[Object change descriptions]

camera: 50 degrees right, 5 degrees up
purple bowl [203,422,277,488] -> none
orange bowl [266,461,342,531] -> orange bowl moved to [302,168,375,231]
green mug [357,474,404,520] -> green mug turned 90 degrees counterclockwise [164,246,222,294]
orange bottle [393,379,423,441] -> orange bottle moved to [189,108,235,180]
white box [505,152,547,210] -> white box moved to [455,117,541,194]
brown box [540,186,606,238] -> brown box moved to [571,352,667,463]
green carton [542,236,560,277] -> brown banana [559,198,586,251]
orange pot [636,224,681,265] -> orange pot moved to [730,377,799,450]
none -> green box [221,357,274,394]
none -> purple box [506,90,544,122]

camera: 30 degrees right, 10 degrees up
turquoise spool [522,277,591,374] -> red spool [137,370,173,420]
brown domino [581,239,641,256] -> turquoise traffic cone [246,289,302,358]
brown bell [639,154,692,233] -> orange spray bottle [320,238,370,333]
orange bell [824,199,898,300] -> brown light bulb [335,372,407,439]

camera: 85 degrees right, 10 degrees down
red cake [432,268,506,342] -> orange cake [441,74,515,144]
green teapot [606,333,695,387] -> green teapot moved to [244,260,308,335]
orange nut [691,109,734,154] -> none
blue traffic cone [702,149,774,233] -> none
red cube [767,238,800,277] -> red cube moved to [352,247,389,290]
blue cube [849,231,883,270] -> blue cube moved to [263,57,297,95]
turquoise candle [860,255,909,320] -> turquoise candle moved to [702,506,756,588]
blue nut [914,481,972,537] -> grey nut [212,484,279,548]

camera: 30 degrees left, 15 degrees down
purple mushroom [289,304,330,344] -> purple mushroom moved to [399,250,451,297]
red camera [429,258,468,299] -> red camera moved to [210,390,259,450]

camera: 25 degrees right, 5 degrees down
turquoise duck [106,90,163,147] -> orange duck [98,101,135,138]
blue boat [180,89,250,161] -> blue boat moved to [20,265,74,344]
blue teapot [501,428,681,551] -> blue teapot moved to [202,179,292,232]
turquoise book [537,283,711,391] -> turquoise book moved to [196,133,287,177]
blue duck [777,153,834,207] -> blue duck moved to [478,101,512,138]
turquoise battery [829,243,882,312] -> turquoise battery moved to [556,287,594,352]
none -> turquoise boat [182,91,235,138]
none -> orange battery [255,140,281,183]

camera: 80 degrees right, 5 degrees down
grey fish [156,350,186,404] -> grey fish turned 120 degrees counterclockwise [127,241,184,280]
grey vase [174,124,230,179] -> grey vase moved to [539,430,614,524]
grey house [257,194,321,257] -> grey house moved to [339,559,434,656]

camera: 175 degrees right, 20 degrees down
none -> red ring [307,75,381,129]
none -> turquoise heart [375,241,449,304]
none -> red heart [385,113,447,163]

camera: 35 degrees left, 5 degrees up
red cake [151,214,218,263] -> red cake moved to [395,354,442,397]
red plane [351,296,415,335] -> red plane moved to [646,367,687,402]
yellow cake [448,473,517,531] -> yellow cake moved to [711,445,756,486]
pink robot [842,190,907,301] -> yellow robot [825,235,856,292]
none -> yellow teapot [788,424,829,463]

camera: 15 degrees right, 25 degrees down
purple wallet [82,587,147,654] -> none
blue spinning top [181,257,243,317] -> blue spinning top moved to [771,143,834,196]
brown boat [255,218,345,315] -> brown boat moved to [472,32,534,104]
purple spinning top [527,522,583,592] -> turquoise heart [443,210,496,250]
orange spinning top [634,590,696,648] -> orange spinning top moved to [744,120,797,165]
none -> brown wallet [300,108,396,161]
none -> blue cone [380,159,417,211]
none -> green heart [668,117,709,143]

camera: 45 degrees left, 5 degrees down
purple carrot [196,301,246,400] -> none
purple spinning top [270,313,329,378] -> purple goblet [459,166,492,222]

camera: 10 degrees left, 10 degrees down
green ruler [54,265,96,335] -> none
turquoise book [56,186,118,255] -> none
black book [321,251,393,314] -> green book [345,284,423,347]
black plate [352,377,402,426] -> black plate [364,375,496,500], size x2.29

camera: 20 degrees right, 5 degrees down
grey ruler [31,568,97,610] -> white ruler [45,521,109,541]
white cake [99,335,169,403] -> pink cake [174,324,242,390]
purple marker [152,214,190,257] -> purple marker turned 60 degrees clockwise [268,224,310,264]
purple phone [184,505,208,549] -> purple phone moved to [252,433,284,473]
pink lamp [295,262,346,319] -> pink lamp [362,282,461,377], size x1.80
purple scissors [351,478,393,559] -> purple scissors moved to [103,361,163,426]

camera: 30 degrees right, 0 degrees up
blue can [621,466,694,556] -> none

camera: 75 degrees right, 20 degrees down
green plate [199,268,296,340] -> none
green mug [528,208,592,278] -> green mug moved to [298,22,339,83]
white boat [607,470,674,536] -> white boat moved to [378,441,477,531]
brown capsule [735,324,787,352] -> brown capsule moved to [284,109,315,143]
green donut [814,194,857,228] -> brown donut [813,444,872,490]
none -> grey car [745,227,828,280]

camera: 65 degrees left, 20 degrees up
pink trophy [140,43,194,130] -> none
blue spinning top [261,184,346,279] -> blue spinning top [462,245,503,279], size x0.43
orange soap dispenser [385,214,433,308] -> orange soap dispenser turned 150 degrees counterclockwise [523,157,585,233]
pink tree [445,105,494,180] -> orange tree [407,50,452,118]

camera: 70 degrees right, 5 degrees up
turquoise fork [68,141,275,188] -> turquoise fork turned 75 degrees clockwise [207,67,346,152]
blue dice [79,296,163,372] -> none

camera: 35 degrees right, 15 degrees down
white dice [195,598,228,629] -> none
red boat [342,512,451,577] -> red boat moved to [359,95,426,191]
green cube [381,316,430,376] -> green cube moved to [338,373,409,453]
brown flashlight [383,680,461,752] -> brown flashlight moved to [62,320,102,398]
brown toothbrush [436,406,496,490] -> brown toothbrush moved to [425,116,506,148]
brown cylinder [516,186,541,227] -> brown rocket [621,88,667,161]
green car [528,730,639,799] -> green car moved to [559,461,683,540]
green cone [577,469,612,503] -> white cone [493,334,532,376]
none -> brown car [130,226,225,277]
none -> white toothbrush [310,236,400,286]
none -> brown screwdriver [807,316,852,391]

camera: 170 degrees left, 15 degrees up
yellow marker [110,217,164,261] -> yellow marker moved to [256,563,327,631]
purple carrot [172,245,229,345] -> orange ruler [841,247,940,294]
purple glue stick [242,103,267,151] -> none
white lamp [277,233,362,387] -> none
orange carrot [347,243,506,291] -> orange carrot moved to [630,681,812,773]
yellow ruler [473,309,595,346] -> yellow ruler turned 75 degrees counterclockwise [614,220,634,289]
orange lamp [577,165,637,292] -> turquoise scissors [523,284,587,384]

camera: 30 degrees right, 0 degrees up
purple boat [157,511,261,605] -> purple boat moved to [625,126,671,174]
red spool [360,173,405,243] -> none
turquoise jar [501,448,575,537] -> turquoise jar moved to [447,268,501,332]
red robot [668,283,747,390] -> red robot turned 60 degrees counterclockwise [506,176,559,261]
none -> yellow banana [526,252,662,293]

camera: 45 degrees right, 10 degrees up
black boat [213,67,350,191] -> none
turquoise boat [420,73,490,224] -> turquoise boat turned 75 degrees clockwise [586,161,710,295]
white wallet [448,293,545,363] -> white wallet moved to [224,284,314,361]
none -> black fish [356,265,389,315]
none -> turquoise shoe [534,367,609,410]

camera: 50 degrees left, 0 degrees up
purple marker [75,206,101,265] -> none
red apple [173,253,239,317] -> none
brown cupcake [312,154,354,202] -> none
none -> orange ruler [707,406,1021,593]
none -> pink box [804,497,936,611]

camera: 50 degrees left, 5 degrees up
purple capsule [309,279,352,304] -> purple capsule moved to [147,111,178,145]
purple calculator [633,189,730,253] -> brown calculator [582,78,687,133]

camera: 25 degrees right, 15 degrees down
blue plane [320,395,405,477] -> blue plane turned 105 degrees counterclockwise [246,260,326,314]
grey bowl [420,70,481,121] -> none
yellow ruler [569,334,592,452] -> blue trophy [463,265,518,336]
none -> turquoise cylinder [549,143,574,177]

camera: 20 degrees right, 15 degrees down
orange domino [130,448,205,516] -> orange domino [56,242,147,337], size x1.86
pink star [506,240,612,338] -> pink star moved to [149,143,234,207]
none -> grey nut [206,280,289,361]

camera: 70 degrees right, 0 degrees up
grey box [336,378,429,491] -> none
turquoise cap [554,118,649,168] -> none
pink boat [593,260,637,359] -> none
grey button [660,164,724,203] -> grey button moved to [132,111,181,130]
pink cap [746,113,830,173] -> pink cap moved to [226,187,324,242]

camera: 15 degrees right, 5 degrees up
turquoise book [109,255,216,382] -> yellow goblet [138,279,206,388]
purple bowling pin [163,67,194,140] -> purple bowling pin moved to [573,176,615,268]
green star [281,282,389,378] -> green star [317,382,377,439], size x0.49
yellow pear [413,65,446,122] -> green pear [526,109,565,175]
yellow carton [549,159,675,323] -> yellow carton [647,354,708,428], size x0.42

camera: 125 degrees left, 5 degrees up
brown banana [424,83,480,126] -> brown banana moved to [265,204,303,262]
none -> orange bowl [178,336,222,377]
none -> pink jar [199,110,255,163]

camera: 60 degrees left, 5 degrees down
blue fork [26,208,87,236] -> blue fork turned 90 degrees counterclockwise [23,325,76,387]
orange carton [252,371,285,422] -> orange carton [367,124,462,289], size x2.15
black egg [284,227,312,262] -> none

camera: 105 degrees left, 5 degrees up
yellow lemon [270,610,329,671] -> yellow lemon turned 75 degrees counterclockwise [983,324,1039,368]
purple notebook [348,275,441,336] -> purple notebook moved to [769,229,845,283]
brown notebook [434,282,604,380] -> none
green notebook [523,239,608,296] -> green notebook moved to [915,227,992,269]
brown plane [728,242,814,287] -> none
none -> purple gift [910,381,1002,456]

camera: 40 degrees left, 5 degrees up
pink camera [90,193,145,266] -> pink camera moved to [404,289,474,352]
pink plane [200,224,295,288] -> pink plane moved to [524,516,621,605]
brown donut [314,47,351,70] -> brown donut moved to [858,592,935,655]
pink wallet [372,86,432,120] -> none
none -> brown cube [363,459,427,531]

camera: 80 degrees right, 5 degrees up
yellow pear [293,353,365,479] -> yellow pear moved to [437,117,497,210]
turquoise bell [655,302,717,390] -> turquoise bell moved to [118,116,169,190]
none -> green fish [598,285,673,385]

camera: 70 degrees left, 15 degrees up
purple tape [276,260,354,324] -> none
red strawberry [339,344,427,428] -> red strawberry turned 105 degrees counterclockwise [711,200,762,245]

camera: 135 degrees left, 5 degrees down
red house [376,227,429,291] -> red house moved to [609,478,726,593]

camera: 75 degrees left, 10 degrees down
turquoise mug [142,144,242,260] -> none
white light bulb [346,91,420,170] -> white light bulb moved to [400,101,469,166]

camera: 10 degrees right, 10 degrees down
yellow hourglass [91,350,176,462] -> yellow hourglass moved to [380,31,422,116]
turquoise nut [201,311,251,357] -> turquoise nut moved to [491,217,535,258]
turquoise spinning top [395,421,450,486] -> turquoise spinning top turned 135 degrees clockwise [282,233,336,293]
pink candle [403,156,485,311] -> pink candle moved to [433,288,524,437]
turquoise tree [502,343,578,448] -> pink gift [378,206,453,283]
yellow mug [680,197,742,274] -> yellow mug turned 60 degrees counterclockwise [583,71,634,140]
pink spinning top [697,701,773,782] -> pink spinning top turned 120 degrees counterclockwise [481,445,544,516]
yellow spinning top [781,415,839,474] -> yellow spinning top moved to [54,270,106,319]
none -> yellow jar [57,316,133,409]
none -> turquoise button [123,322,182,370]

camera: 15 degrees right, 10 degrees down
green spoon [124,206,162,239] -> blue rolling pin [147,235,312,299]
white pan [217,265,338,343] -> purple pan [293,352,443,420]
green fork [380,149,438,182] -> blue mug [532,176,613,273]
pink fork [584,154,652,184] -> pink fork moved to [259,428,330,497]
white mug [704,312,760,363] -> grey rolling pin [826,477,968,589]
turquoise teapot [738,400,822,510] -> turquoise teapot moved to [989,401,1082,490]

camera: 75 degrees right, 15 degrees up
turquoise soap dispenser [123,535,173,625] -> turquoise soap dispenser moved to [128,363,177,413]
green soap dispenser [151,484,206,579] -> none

YOUR TASK: The required answer is the exact run of lines above starting at the line with "red house [376,227,429,291]" and ending at the line with "turquoise nut [201,311,251,357]", with both ends present.

OUTPUT OF THE EXERCISE:
red house [376,227,429,291] -> red house moved to [609,478,726,593]

camera: 75 degrees left, 10 degrees down
turquoise mug [142,144,242,260] -> none
white light bulb [346,91,420,170] -> white light bulb moved to [400,101,469,166]

camera: 10 degrees right, 10 degrees down
yellow hourglass [91,350,176,462] -> yellow hourglass moved to [380,31,422,116]
turquoise nut [201,311,251,357] -> turquoise nut moved to [491,217,535,258]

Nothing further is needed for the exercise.